-- Brief --
Transcribe only the part of the listing below that begins at the line containing "135 degrees counterclockwise" and runs to its final line, keeping both ends.

** Opening Provided data block **

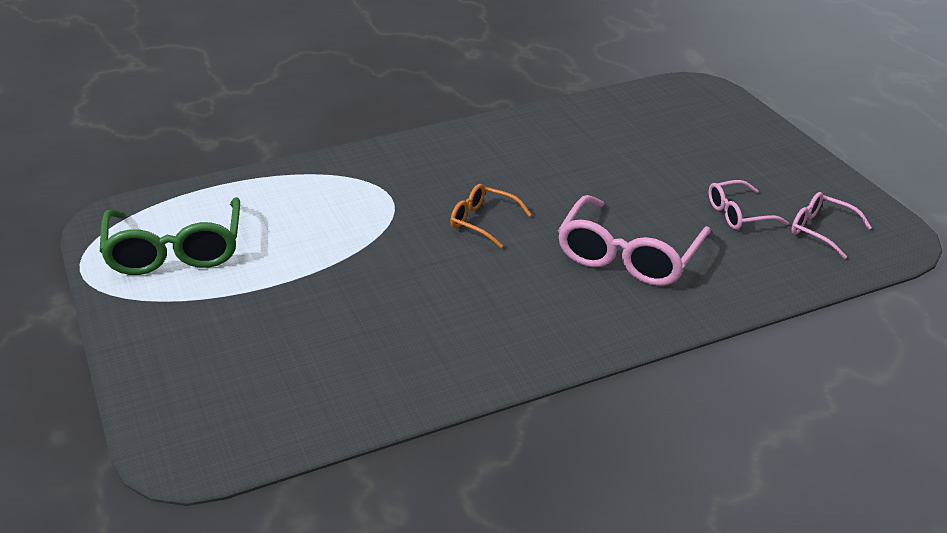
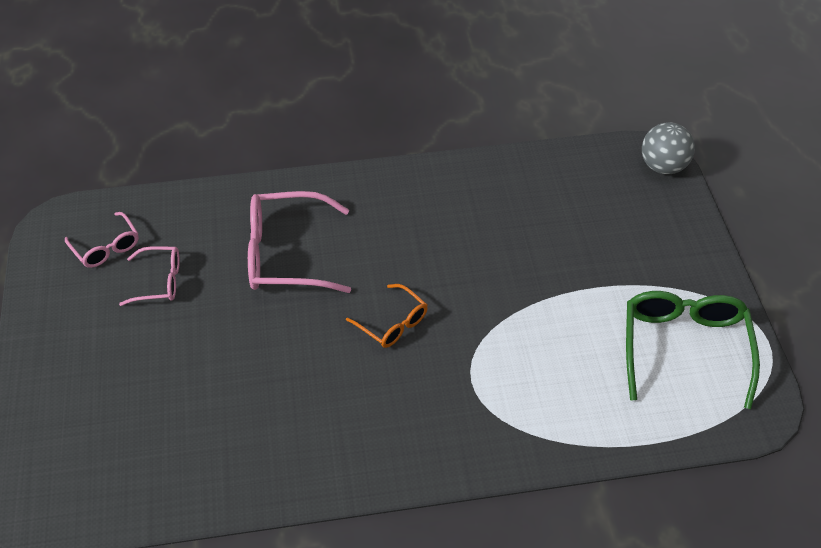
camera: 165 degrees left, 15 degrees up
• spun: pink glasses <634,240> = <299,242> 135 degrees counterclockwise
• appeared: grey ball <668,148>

** Closing Provided data block **

-- Result of this task --
• spun: pink glasses <634,240> = <299,242> 135 degrees counterclockwise
• appeared: grey ball <668,148>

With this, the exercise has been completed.